▸ **Task goal**
Within the listing below, the lines to output run from the one containing "U20: NOT (in" through the one containing "CN4 pin 1: N23 -> N14"; copy them exactly and nothing else.

▸ **Source data**
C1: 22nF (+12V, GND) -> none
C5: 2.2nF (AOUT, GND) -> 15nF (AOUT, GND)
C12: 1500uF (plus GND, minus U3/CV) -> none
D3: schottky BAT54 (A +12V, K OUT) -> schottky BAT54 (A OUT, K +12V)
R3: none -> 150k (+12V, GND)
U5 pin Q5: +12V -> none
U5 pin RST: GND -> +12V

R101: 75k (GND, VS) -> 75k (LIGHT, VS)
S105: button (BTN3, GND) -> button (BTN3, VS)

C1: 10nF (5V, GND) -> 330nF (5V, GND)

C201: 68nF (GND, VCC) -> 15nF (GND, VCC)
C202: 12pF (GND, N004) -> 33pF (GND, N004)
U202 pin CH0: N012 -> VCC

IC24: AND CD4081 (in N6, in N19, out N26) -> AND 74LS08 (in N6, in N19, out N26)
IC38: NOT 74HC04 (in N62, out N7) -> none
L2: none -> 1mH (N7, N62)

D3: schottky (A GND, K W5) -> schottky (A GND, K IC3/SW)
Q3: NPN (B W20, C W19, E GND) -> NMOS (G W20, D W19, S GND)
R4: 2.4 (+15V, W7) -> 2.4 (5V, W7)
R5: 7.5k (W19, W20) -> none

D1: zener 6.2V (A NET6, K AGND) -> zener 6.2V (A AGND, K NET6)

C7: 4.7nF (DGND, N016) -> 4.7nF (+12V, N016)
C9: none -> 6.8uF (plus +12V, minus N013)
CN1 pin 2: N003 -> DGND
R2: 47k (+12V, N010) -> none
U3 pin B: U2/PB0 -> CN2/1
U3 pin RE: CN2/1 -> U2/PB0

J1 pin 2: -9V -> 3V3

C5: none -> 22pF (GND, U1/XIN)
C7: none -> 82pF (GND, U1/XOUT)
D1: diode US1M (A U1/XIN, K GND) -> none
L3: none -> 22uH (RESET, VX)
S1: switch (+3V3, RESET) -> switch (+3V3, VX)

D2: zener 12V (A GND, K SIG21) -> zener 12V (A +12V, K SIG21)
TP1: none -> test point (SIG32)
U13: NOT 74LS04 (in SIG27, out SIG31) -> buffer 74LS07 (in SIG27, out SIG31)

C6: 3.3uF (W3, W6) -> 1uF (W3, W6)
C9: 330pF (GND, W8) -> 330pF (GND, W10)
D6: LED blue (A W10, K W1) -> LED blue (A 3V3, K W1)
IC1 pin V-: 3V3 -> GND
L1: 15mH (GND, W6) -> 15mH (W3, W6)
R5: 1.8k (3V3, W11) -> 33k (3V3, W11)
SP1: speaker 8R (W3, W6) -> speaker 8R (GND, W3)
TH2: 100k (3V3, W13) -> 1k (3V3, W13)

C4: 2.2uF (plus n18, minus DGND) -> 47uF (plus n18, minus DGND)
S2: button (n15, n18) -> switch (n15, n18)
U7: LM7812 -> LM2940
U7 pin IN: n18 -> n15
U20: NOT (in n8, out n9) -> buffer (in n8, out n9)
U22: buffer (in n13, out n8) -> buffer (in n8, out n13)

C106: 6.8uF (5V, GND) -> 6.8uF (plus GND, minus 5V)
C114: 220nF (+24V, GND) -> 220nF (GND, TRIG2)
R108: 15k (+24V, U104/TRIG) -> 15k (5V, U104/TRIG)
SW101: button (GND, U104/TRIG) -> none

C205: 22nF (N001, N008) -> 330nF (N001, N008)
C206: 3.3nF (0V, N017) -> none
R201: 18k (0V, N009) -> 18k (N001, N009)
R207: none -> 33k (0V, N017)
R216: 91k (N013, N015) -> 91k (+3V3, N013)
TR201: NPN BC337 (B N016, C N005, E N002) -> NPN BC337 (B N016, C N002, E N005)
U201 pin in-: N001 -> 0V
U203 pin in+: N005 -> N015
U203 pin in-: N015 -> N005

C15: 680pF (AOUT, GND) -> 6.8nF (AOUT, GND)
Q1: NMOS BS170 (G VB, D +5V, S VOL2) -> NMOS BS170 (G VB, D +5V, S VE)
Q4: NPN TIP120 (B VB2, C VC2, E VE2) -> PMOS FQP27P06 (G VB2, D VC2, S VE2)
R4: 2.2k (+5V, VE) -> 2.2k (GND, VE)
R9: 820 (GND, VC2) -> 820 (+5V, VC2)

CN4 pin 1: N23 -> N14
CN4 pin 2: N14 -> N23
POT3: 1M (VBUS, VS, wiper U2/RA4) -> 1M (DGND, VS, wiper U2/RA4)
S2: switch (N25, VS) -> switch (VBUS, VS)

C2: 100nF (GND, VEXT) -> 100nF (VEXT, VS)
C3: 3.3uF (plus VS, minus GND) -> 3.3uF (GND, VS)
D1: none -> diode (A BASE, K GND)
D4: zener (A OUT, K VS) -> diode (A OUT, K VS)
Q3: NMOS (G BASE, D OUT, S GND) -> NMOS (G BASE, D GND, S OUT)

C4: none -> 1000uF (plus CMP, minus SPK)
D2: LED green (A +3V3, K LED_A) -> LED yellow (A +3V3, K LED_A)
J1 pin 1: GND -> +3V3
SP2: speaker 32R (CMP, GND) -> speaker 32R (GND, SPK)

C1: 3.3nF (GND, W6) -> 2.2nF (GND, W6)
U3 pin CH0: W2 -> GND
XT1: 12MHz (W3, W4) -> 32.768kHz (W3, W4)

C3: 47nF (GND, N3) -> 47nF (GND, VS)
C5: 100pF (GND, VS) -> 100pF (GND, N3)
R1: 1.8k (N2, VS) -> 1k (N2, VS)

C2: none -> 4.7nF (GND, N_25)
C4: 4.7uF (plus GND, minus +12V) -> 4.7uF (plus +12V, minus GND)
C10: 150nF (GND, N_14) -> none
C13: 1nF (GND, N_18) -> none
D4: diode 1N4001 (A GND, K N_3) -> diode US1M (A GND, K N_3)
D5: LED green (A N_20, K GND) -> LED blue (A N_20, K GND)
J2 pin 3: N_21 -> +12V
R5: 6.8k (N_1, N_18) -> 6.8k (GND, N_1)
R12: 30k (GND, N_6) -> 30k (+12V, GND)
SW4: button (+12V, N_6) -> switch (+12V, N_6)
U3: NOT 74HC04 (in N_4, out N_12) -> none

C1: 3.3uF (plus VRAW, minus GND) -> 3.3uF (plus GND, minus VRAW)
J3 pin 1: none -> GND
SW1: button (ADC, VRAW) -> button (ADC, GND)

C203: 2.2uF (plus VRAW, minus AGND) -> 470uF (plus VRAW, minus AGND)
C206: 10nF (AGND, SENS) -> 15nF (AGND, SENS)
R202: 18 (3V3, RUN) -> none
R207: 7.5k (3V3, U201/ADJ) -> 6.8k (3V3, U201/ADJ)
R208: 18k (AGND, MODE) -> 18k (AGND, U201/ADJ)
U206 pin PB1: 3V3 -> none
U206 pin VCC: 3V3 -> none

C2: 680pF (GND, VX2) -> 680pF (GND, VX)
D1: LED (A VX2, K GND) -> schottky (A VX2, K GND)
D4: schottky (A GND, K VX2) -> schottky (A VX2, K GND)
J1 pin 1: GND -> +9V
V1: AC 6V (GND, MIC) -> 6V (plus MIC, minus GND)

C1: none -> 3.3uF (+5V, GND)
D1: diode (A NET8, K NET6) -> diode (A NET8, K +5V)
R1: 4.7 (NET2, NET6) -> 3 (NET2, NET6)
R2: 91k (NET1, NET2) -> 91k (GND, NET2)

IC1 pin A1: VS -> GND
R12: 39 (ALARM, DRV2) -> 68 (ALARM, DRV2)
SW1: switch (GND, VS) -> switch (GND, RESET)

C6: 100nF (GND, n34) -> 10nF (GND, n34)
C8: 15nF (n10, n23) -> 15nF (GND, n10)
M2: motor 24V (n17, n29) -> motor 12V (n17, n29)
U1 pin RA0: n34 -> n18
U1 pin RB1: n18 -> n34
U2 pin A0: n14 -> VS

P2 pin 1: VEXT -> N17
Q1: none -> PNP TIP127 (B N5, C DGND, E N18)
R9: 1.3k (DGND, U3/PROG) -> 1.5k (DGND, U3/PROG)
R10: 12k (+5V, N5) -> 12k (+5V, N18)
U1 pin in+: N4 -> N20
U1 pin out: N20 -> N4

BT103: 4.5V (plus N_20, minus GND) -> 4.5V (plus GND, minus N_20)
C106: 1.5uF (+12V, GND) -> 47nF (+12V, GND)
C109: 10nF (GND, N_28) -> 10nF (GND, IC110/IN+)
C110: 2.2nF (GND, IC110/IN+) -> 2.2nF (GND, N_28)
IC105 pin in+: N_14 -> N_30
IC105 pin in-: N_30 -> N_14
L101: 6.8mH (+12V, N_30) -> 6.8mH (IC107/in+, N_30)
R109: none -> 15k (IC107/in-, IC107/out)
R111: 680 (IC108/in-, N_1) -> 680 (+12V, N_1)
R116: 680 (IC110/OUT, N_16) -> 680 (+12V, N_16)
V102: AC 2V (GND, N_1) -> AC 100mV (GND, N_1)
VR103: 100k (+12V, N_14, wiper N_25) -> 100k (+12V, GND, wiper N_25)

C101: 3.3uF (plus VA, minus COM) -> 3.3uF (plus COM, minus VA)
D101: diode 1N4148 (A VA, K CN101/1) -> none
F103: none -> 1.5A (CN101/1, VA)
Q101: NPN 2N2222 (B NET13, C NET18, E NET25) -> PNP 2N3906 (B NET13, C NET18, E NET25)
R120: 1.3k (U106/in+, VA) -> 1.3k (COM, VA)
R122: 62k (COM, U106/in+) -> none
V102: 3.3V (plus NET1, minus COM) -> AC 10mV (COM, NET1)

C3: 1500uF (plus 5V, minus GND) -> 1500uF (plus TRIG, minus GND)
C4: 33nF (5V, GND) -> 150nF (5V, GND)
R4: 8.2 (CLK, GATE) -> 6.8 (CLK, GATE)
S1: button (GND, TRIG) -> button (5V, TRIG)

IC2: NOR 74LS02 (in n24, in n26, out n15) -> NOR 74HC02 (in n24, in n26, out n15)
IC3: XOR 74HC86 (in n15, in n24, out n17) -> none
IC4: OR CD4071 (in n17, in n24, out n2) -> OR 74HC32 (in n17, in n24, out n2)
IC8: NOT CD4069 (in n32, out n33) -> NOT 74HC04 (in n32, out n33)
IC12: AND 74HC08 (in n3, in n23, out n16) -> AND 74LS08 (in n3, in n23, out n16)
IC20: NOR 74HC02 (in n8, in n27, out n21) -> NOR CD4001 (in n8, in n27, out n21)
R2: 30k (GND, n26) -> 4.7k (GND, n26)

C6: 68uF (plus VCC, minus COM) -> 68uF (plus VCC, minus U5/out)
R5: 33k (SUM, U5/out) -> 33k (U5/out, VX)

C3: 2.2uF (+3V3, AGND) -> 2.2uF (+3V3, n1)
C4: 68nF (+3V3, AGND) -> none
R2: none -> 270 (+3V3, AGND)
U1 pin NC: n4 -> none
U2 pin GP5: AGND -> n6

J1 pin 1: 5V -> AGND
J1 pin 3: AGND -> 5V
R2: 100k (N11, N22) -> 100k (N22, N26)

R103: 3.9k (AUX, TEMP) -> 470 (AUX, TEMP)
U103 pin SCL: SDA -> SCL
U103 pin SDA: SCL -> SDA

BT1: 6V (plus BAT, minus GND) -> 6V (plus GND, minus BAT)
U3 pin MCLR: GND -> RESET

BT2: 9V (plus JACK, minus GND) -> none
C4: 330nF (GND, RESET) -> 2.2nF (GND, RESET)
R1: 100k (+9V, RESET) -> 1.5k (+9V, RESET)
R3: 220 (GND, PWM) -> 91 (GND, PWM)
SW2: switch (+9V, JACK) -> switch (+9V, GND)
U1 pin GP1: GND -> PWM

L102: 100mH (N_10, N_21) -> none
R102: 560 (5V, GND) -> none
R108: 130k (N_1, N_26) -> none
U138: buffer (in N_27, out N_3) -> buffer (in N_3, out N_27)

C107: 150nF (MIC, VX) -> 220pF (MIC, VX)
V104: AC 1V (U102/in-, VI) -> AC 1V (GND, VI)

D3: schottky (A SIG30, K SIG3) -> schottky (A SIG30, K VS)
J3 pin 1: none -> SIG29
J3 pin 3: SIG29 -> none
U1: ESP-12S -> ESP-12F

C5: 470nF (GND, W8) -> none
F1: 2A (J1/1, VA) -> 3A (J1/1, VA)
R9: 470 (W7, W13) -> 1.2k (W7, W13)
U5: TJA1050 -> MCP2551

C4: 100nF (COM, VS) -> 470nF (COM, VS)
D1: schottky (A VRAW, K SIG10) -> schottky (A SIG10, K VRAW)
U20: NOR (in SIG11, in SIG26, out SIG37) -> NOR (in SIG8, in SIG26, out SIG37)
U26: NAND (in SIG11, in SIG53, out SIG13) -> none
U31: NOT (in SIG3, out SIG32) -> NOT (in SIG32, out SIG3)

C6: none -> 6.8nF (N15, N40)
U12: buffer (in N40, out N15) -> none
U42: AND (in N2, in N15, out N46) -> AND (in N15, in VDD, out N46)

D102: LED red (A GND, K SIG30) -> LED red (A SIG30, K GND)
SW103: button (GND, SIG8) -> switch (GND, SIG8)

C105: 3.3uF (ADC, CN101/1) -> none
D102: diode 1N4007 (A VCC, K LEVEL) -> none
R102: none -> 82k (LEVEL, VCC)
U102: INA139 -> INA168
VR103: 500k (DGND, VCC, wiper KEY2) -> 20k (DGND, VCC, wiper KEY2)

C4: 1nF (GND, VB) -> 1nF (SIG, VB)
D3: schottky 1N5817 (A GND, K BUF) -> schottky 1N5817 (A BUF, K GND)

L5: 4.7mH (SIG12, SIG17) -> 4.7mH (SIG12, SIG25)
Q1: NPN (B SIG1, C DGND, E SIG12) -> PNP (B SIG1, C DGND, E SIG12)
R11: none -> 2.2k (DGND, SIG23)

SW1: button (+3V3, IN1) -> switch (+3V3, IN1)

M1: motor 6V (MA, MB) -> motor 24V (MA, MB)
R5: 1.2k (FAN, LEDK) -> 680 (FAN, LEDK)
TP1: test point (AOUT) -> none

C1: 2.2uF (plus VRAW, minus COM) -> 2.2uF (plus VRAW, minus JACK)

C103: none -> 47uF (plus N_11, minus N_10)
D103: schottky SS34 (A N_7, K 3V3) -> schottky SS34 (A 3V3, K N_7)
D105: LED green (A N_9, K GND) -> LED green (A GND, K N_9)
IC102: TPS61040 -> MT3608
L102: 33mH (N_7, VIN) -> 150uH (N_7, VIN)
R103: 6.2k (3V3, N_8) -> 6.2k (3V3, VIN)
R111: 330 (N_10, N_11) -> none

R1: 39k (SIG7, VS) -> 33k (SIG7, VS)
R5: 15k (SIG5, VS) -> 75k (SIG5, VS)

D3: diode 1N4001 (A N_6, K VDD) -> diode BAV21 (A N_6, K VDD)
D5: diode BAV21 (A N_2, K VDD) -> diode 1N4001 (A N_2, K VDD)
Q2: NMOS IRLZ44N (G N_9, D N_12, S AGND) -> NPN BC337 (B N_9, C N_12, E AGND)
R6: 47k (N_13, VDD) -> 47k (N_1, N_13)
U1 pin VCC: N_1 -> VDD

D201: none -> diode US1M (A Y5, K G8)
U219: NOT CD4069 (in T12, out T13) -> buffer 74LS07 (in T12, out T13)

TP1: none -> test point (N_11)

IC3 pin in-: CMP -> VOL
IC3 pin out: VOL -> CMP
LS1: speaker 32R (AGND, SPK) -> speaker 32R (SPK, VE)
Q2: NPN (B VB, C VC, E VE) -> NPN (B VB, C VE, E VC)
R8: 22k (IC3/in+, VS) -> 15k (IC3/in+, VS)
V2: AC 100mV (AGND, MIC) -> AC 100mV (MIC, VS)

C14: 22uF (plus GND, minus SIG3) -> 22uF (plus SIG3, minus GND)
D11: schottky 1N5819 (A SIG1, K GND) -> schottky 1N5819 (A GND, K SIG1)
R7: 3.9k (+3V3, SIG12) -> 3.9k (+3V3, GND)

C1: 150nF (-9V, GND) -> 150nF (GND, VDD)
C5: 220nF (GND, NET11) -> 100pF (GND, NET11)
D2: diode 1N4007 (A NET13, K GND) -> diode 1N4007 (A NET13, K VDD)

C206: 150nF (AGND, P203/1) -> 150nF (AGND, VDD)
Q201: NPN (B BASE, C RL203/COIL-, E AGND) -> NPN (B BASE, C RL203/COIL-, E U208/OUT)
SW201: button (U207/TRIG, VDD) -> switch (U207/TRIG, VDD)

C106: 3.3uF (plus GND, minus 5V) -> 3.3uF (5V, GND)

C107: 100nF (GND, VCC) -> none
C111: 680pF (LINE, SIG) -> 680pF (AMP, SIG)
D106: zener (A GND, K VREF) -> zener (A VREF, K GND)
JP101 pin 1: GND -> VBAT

▸ **Response to this exercise**
U20: NOT (in n8, out n9) -> buffer (in n8, out n9)
U22: buffer (in n13, out n8) -> buffer (in n8, out n13)

C106: 6.8uF (5V, GND) -> 6.8uF (plus GND, minus 5V)
C114: 220nF (+24V, GND) -> 220nF (GND, TRIG2)
R108: 15k (+24V, U104/TRIG) -> 15k (5V, U104/TRIG)
SW101: button (GND, U104/TRIG) -> none

C205: 22nF (N001, N008) -> 330nF (N001, N008)
C206: 3.3nF (0V, N017) -> none
R201: 18k (0V, N009) -> 18k (N001, N009)
R207: none -> 33k (0V, N017)
R216: 91k (N013, N015) -> 91k (+3V3, N013)
TR201: NPN BC337 (B N016, C N005, E N002) -> NPN BC337 (B N016, C N002, E N005)
U201 pin in-: N001 -> 0V
U203 pin in+: N005 -> N015
U203 pin in-: N015 -> N005

C15: 680pF (AOUT, GND) -> 6.8nF (AOUT, GND)
Q1: NMOS BS170 (G VB, D +5V, S VOL2) -> NMOS BS170 (G VB, D +5V, S VE)
Q4: NPN TIP120 (B VB2, C VC2, E VE2) -> PMOS FQP27P06 (G VB2, D VC2, S VE2)
R4: 2.2k (+5V, VE) -> 2.2k (GND, VE)
R9: 820 (GND, VC2) -> 820 (+5V, VC2)

CN4 pin 1: N23 -> N14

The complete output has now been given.